* [Exercise materials]
⁂
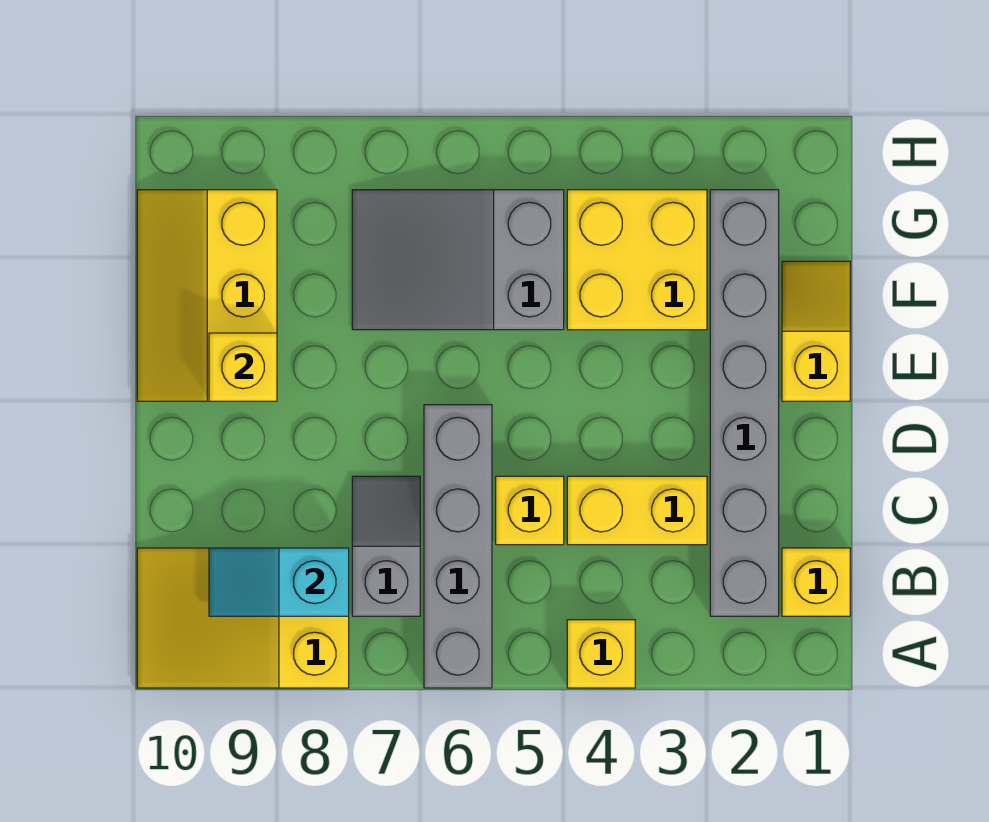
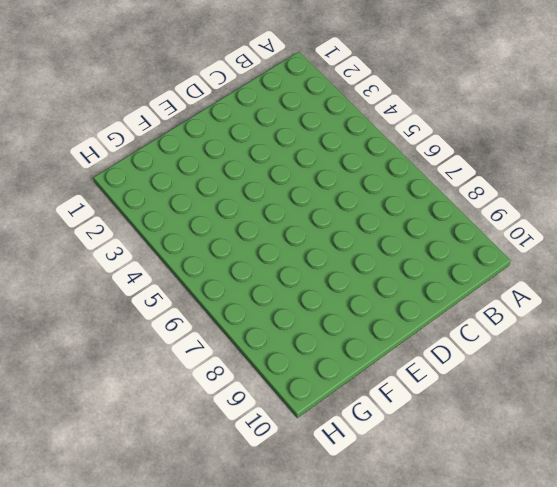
none -> yellow brick A4 level 1
none -> grey brick A6:D6 level 1
none -> yellow slope A8:B10 level 1 top 8

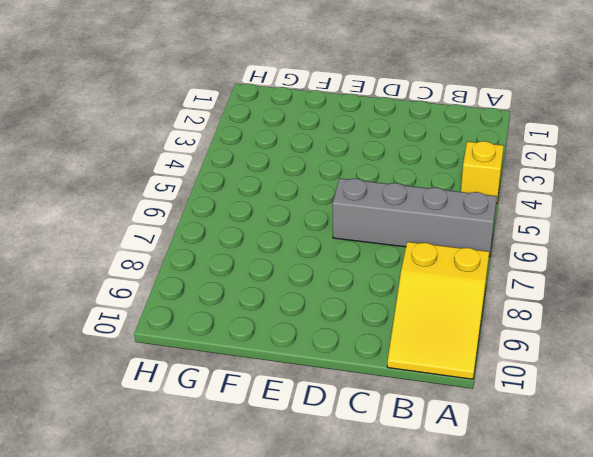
none -> yellow brick B1 level 1
none -> grey brick B2:G2 level 1
none -> grey slope B7:C7 level 1 top B

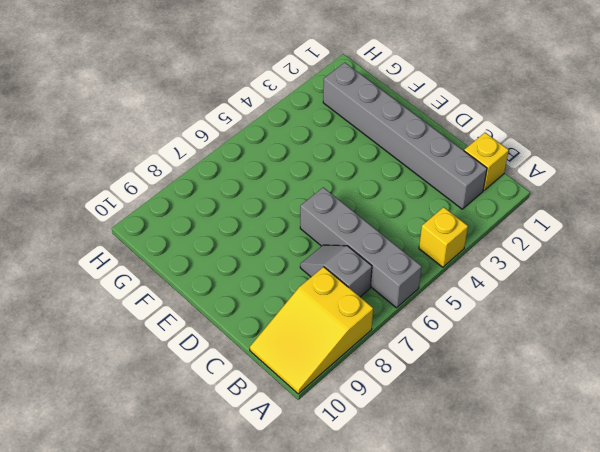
none -> yellow brick C3:C4 level 1
none -> yellow brick C5 level 1
none -> yellow slope E1:F1 level 1 top E

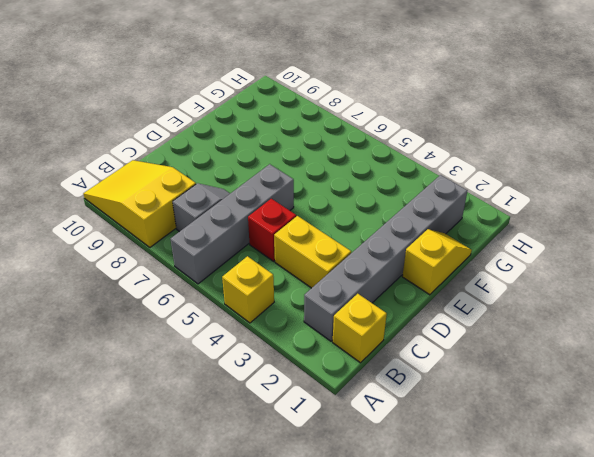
red brick C5 level 1 -> yellow brick C5 level 1
none -> yellow slope E9:G10 level 1 top 9
none -> yellow brick F3:G4 level 1
none -> grey slope F5:G7 level 1 top 5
⁂
* [Task to complete] Look through the entries and return each line that has the word "grey" in it.

* [Answer box]
none -> grey brick A6:D6 level 1
none -> grey brick B2:G2 level 1
none -> grey slope B7:C7 level 1 top B
none -> grey slope F5:G7 level 1 top 5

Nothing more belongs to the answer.